» **Problem**
Your reply should contain only the line with "The camera went 70 degrees right" and the lines after it through the end of the data, each written out exactly.
┌─ Exercise inputs
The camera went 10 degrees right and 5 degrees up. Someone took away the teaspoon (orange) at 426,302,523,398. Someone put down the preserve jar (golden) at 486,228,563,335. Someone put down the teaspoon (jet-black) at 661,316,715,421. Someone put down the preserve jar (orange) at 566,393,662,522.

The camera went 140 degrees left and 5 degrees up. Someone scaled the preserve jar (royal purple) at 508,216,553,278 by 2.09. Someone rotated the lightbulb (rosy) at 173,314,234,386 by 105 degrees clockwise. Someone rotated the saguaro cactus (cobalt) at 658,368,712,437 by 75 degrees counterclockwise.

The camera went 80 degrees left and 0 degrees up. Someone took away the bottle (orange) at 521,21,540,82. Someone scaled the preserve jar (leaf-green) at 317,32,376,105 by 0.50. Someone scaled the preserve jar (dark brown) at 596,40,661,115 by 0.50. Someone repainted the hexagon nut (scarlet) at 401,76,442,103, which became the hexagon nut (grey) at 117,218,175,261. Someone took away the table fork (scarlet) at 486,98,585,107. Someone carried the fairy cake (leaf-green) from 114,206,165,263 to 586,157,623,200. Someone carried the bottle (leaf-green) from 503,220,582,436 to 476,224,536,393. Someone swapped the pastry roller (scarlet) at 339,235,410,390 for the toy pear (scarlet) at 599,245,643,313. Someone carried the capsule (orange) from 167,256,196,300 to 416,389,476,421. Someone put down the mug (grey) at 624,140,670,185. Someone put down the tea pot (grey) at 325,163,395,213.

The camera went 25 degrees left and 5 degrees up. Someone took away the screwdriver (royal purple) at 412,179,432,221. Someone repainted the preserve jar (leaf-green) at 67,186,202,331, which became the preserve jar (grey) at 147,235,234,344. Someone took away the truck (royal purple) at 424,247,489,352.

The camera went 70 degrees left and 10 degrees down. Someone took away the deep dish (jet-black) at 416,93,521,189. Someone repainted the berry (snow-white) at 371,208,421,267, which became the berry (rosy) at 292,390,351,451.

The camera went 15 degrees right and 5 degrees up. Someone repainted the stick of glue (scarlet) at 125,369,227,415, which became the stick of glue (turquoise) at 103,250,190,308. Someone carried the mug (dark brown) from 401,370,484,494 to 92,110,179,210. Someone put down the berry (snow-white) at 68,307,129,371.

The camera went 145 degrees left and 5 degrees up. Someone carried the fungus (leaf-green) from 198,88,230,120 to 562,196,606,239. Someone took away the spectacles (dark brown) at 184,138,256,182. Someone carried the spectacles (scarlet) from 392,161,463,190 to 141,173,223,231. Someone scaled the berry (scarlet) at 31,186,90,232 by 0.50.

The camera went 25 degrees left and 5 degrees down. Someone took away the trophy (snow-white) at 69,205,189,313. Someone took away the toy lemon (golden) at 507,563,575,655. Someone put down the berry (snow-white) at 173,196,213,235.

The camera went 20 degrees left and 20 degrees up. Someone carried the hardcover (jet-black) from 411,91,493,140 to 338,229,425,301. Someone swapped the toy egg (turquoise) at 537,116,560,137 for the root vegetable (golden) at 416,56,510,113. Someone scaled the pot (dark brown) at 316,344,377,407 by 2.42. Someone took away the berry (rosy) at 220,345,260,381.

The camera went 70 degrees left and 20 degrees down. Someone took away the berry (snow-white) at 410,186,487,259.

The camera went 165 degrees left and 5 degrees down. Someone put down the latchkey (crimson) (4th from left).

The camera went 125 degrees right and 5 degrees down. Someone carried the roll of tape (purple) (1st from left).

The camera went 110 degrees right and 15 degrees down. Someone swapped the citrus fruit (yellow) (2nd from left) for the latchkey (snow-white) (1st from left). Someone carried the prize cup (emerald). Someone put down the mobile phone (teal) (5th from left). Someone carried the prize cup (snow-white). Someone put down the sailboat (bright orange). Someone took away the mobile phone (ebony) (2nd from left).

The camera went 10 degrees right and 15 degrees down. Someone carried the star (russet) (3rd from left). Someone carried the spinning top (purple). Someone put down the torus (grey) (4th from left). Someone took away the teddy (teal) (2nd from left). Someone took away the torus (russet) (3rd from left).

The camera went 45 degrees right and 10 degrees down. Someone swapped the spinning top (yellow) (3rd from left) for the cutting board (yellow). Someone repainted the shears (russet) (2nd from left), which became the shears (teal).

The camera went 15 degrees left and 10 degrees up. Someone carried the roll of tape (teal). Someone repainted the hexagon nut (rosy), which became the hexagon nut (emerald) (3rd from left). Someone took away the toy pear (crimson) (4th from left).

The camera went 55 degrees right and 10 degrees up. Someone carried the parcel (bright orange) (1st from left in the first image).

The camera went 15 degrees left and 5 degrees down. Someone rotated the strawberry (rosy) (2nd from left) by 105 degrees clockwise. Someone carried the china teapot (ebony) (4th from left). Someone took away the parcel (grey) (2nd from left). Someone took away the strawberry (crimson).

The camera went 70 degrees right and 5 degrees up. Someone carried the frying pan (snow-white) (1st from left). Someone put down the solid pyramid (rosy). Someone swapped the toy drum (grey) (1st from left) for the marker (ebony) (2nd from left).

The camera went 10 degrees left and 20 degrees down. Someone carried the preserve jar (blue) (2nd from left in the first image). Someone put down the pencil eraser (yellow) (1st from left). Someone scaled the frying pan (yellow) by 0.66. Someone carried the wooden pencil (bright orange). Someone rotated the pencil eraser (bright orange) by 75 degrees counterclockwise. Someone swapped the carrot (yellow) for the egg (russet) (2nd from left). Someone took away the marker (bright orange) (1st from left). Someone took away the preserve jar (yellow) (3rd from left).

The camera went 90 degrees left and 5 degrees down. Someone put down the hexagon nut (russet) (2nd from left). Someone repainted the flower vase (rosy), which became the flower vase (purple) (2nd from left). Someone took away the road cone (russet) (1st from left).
└─
» **Answer to the exercise**
The camera went 70 degrees right and 5 degrees up. Someone carried the frying pan (snow-white) (1st from left). Someone put down the solid pyramid (rosy). Someone swapped the toy drum (grey) (1st from left) for the marker (ebony) (2nd from left).

The camera went 10 degrees left and 20 degrees down. Someone carried the preserve jar (blue) (2nd from left in the first image). Someone put down the pencil eraser (yellow) (1st from left). Someone scaled the frying pan (yellow) by 0.66. Someone carried the wooden pencil (bright orange). Someone rotated the pencil eraser (bright orange) by 75 degrees counterclockwise. Someone swapped the carrot (yellow) for the egg (russet) (2nd from left). Someone took away the marker (bright orange) (1st from left). Someone took away the preserve jar (yellow) (3rd from left).

The camera went 90 degrees left and 5 degrees down. Someone put down the hexagon nut (russet) (2nd from left). Someone repainted the flower vase (rosy), which became the flower vase (purple) (2nd from left). Someone took away the road cone (russet) (1st from left).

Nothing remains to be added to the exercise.